- Opening Delimiter -

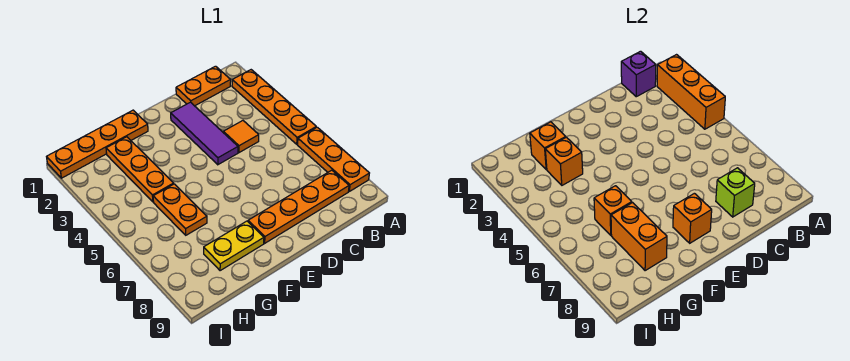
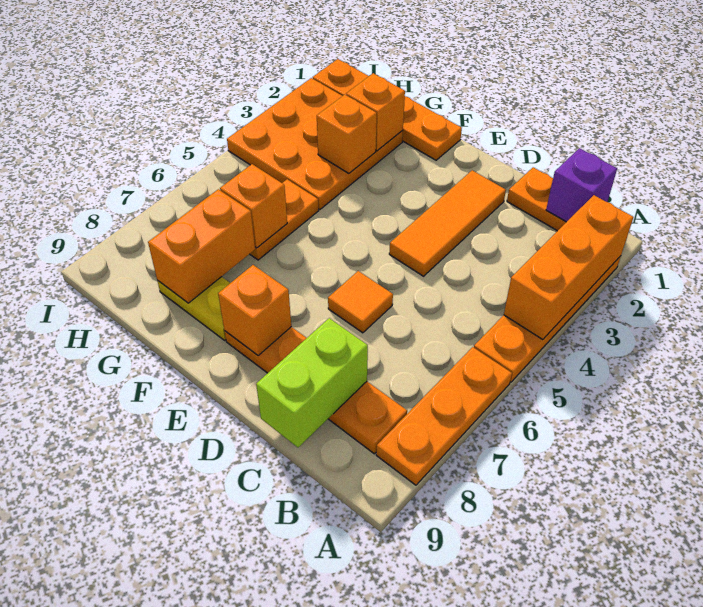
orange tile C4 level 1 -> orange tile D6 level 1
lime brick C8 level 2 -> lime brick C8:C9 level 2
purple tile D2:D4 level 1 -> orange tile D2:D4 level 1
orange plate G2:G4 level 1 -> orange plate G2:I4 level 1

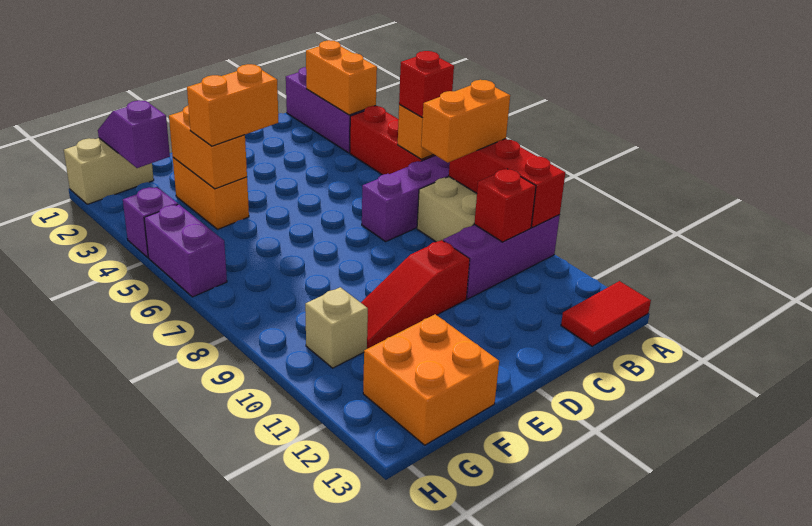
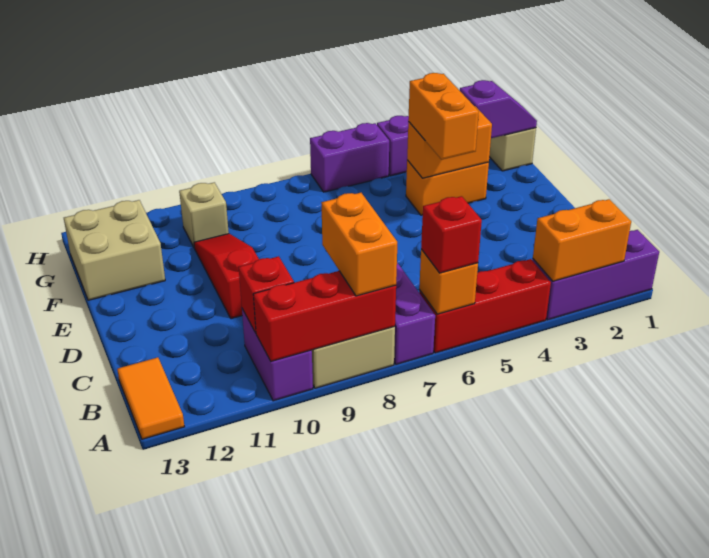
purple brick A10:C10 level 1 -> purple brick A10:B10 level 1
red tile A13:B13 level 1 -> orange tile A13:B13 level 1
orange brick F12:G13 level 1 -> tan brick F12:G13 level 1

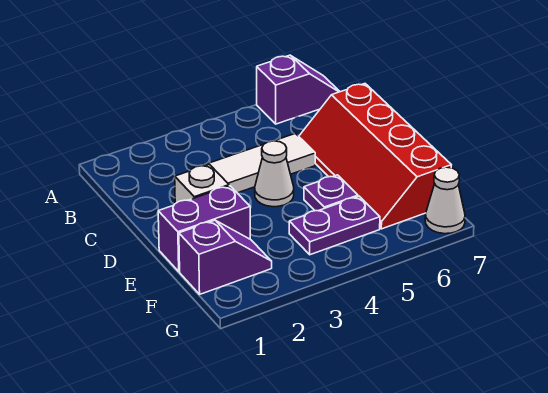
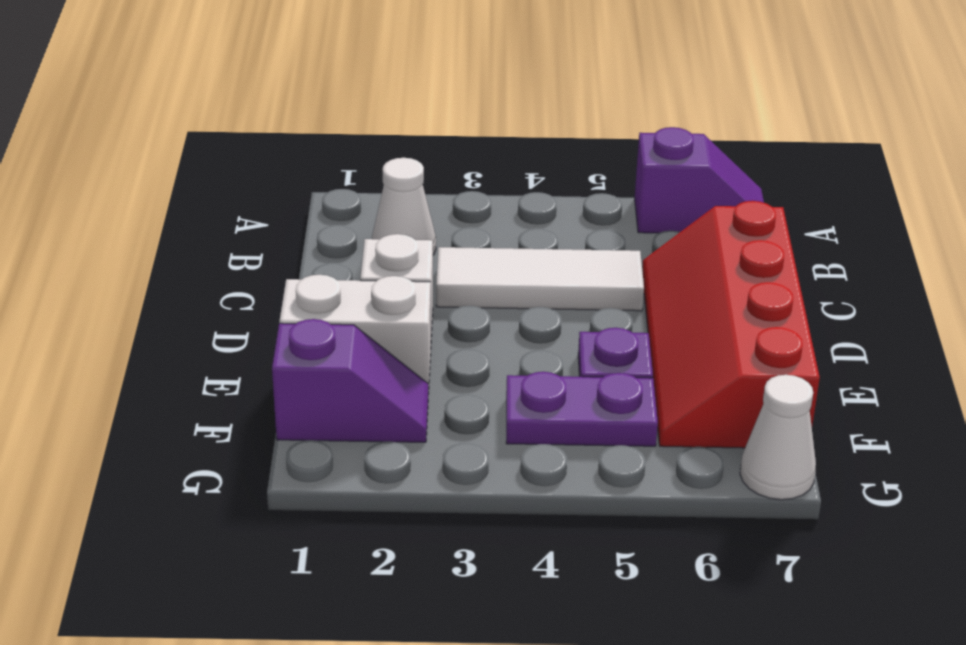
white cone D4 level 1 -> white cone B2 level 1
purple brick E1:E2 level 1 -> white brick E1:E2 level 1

- Closing Delimiter -

Exercise aim: Pictures aside, transcribe exactly the lines from the line containing "red tile A13:B13" through the final line of the material above.

Answer to this task:
red tile A13:B13 level 1 -> orange tile A13:B13 level 1
orange brick F12:G13 level 1 -> tan brick F12:G13 level 1

white cone D4 level 1 -> white cone B2 level 1
purple brick E1:E2 level 1 -> white brick E1:E2 level 1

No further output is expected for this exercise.